* _Change listing data_
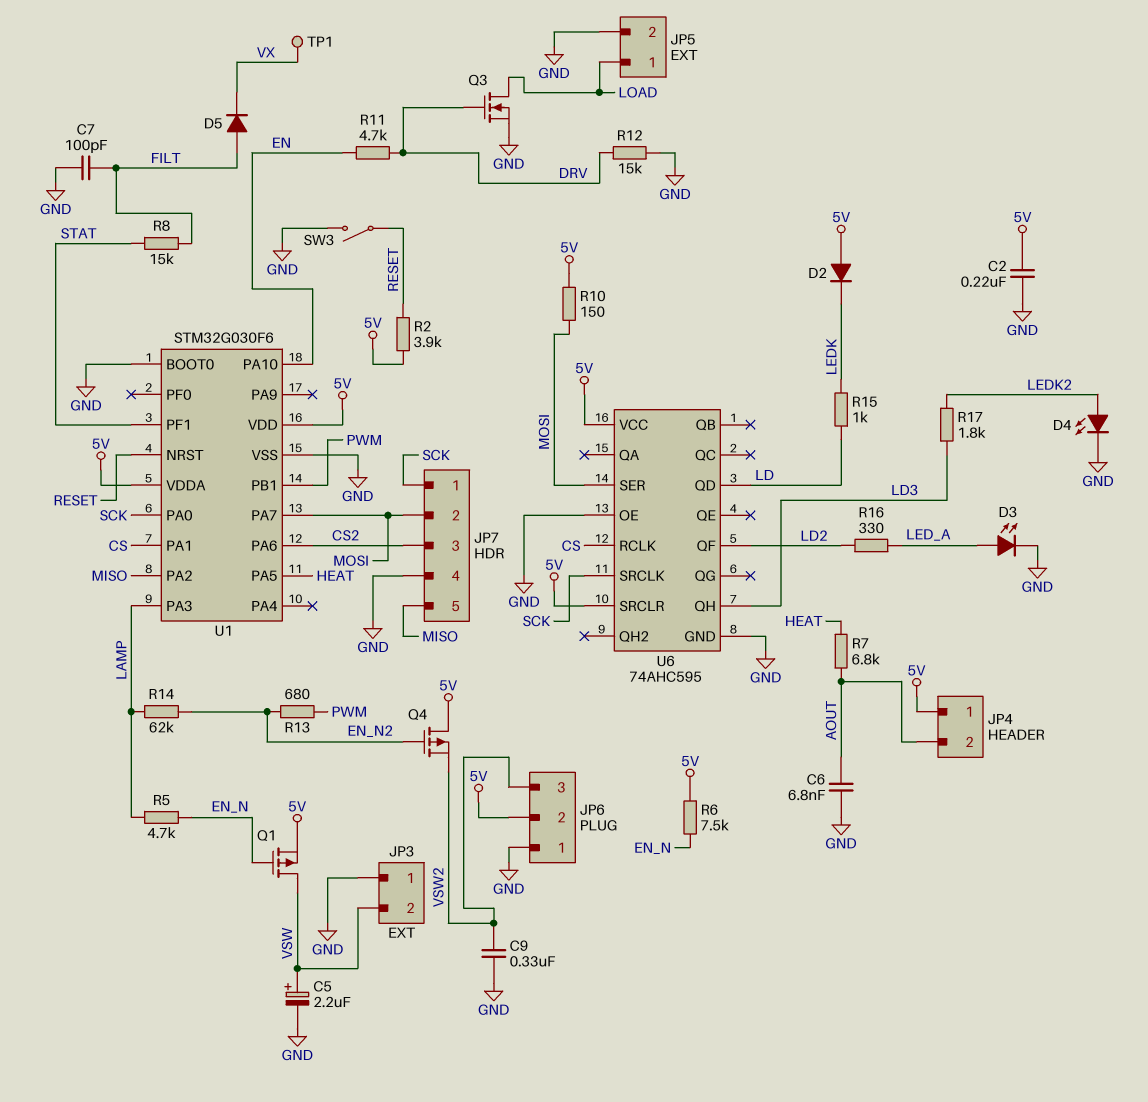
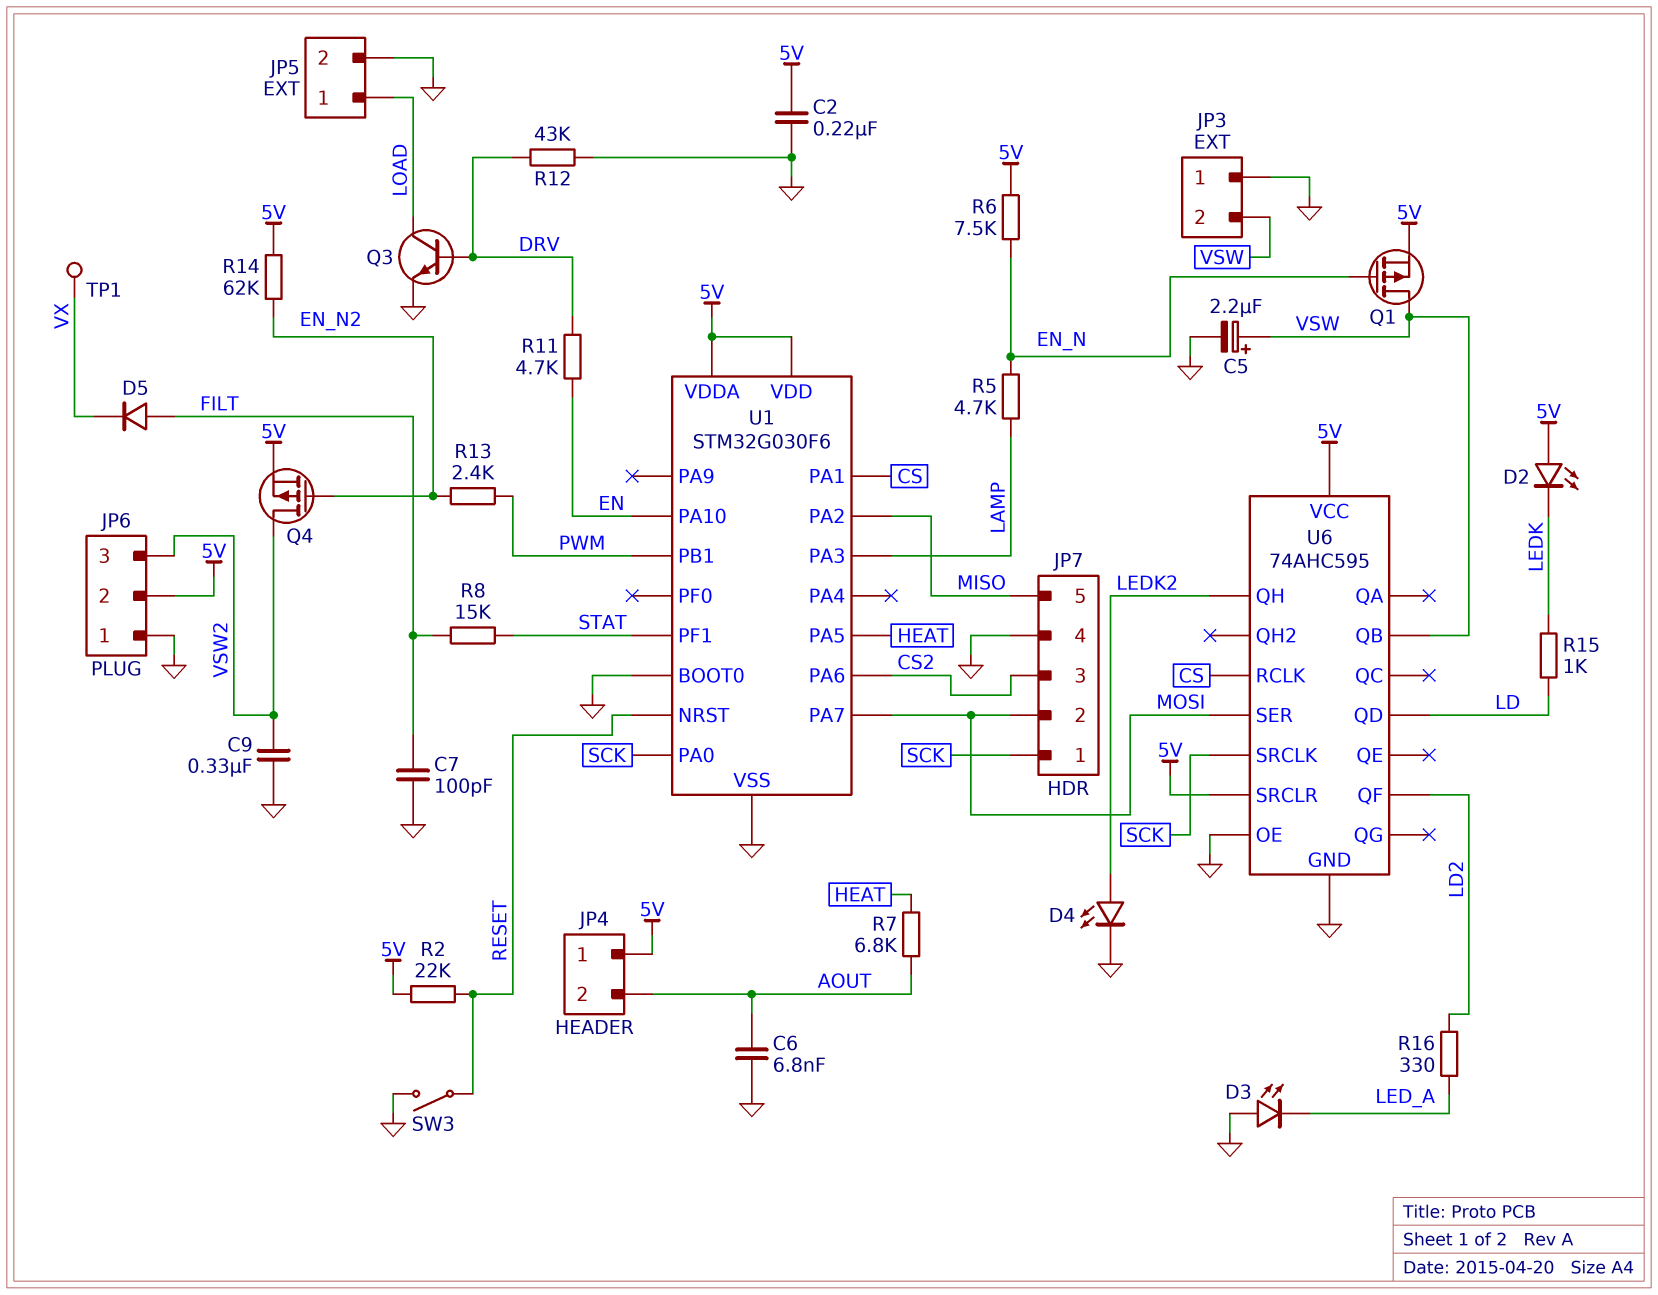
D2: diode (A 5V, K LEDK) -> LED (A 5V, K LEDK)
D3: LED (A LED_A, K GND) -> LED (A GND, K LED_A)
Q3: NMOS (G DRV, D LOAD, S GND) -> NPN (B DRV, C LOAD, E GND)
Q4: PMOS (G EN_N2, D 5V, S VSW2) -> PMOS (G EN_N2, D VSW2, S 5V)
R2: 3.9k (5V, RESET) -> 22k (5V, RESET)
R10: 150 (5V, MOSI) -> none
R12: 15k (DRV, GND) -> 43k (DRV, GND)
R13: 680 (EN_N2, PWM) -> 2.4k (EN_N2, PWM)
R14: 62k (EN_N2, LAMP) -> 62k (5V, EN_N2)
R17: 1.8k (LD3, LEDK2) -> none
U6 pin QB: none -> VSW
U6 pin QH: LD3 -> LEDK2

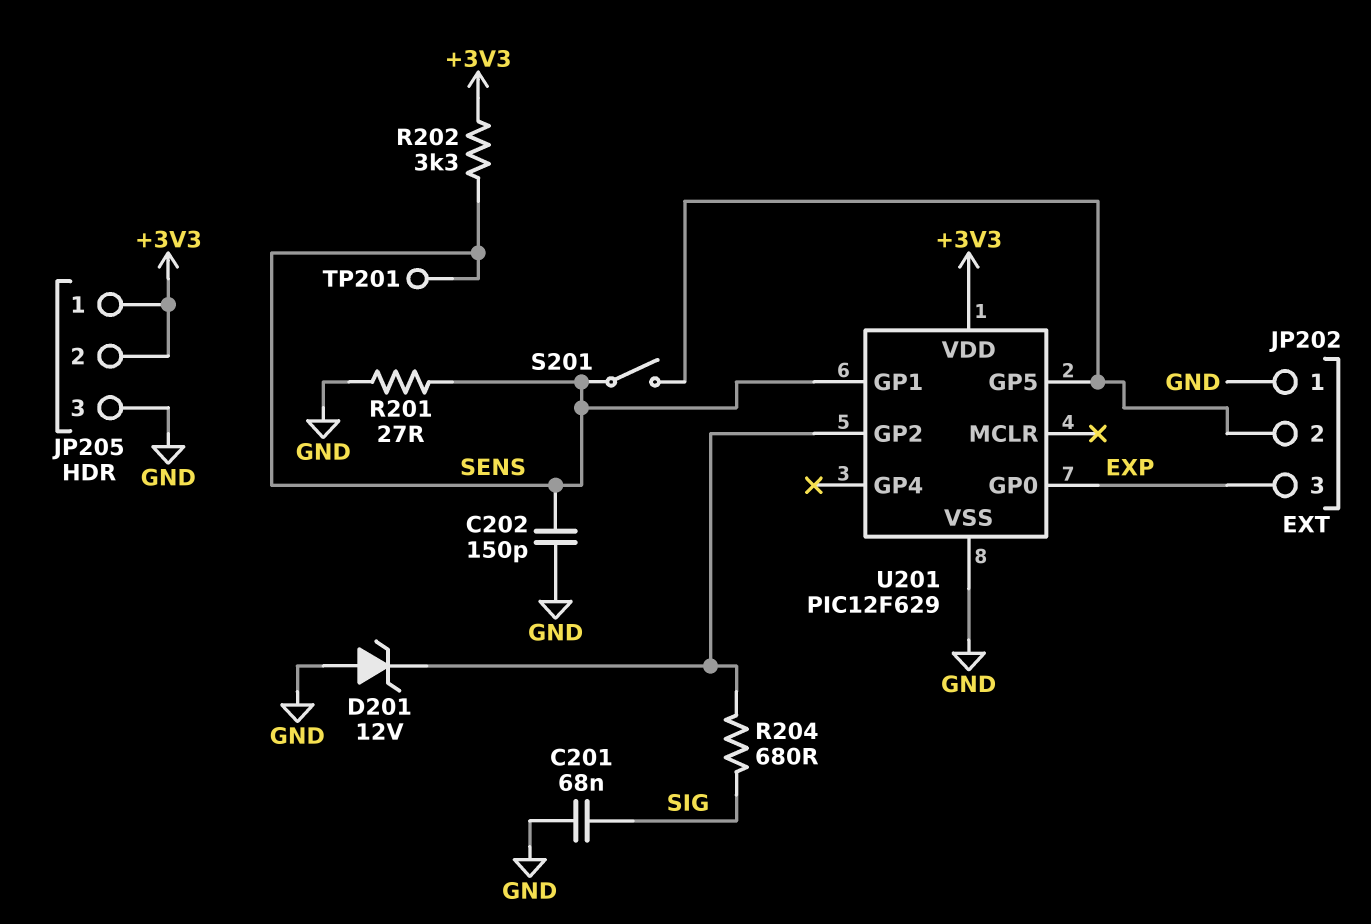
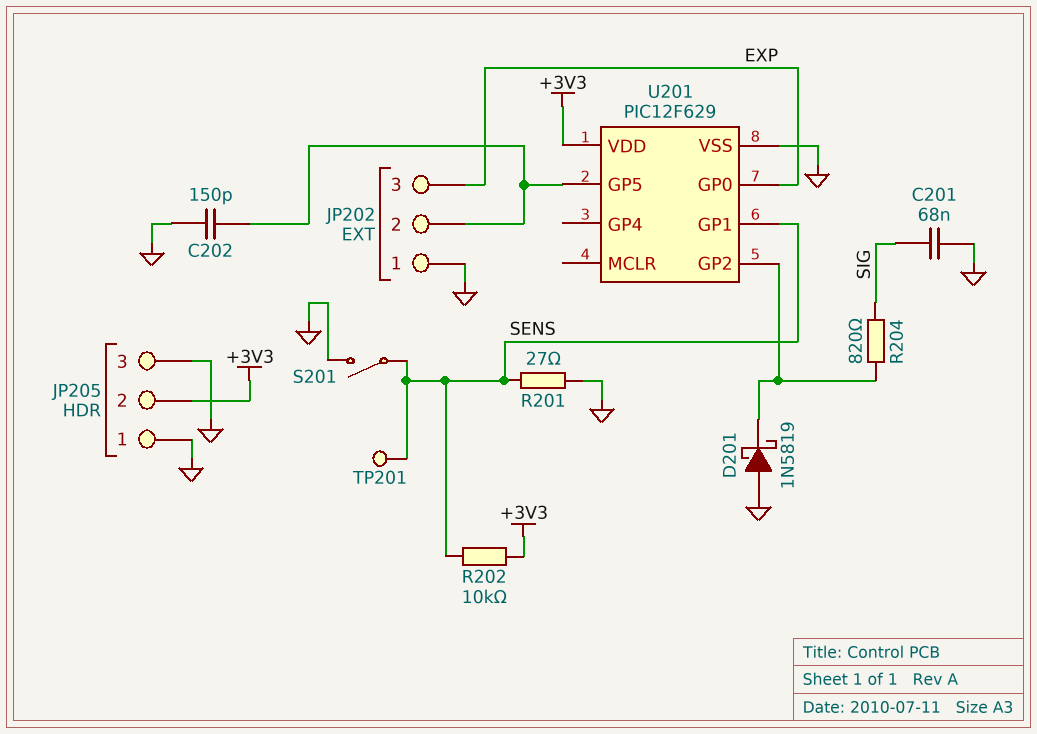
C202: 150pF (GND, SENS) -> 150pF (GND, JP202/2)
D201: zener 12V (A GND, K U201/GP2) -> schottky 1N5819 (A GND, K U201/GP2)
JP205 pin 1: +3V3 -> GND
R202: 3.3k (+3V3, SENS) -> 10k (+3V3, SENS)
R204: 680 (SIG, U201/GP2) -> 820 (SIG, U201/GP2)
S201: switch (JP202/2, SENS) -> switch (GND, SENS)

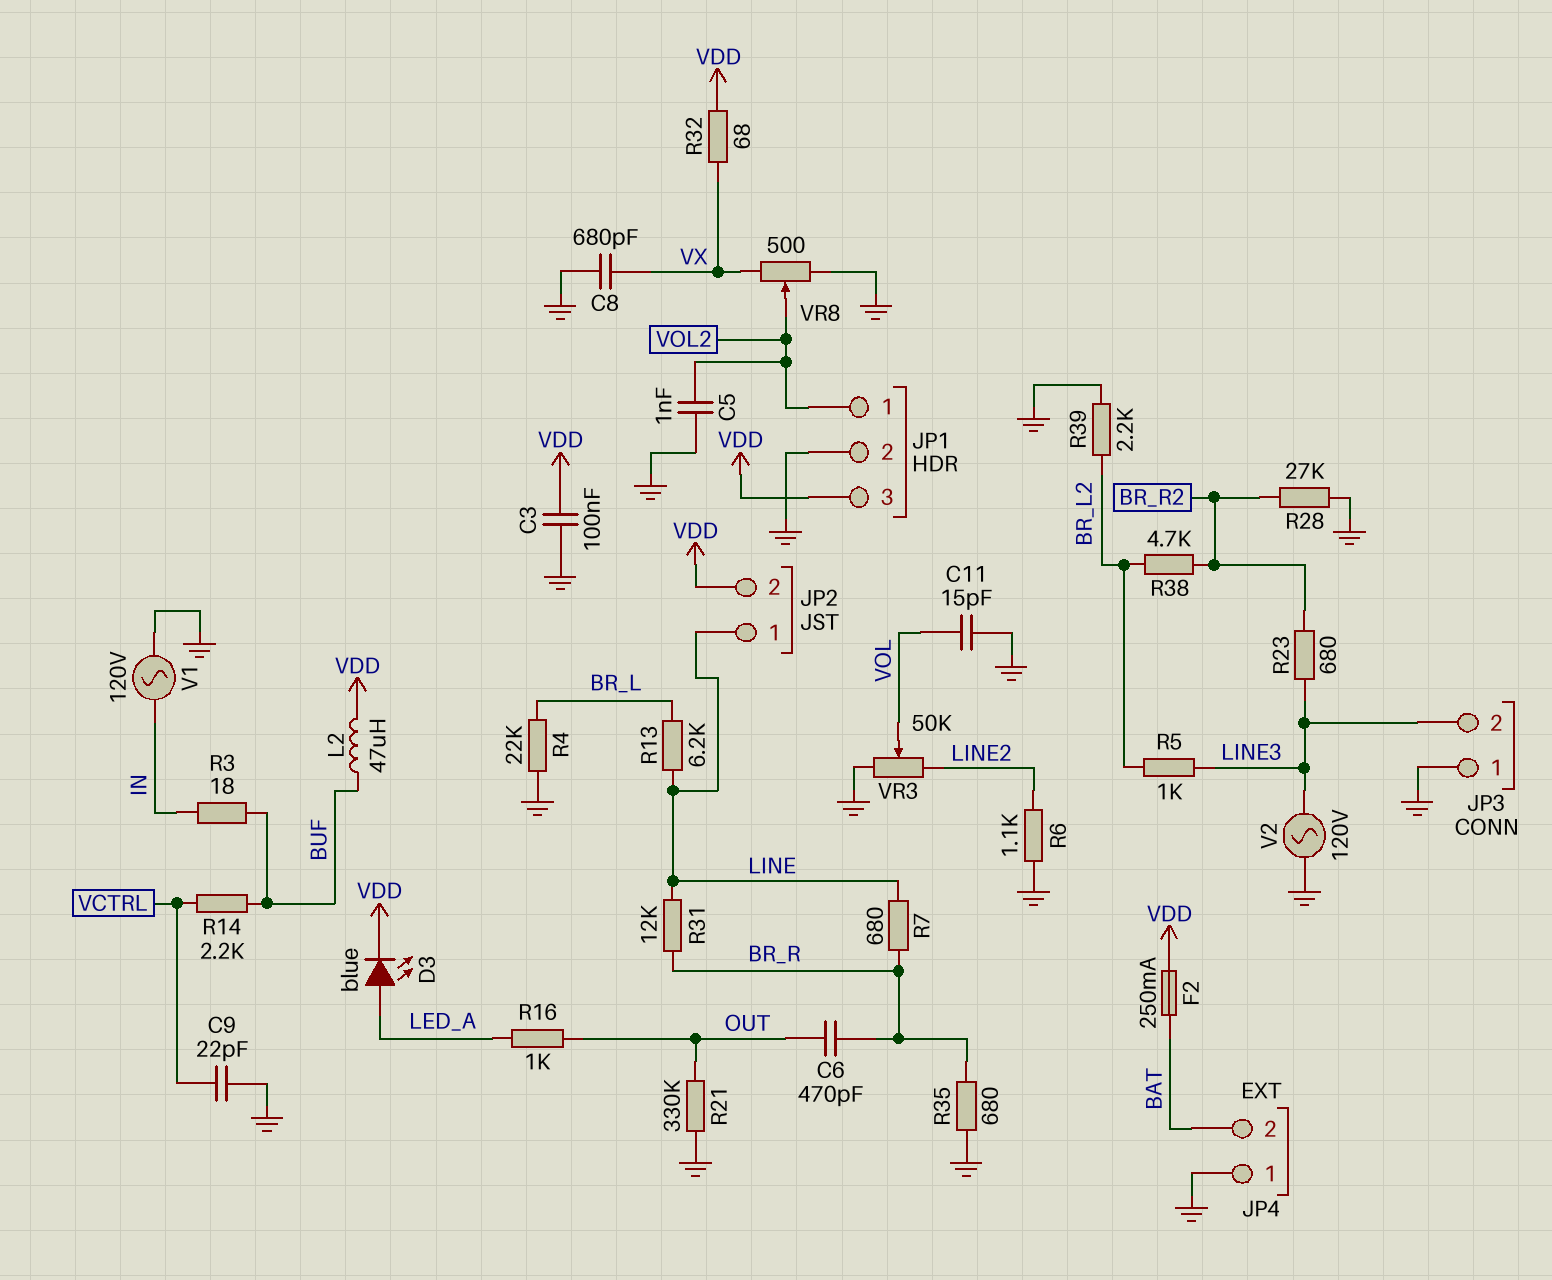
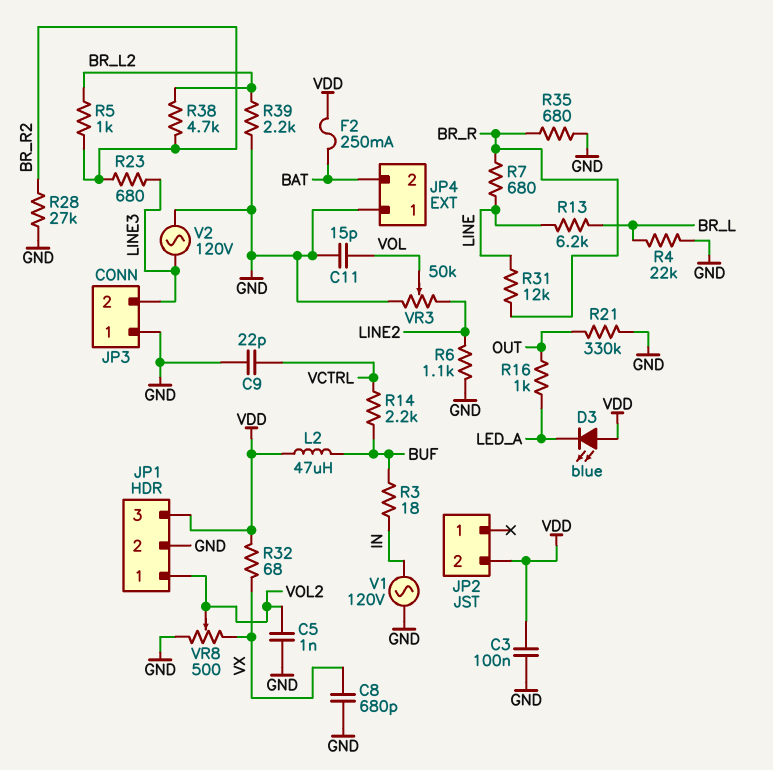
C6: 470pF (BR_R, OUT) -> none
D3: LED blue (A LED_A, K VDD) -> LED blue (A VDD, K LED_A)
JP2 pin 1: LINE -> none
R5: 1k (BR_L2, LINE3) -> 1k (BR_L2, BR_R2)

* _Work item_
Wherever a line of the entries holds the string "SENS", copy that line.

* _Finished exercise_
C202: 150pF (GND, SENS) -> 150pF (GND, JP202/2)
R202: 3.3k (+3V3, SENS) -> 10k (+3V3, SENS)
S201: switch (JP202/2, SENS) -> switch (GND, SENS)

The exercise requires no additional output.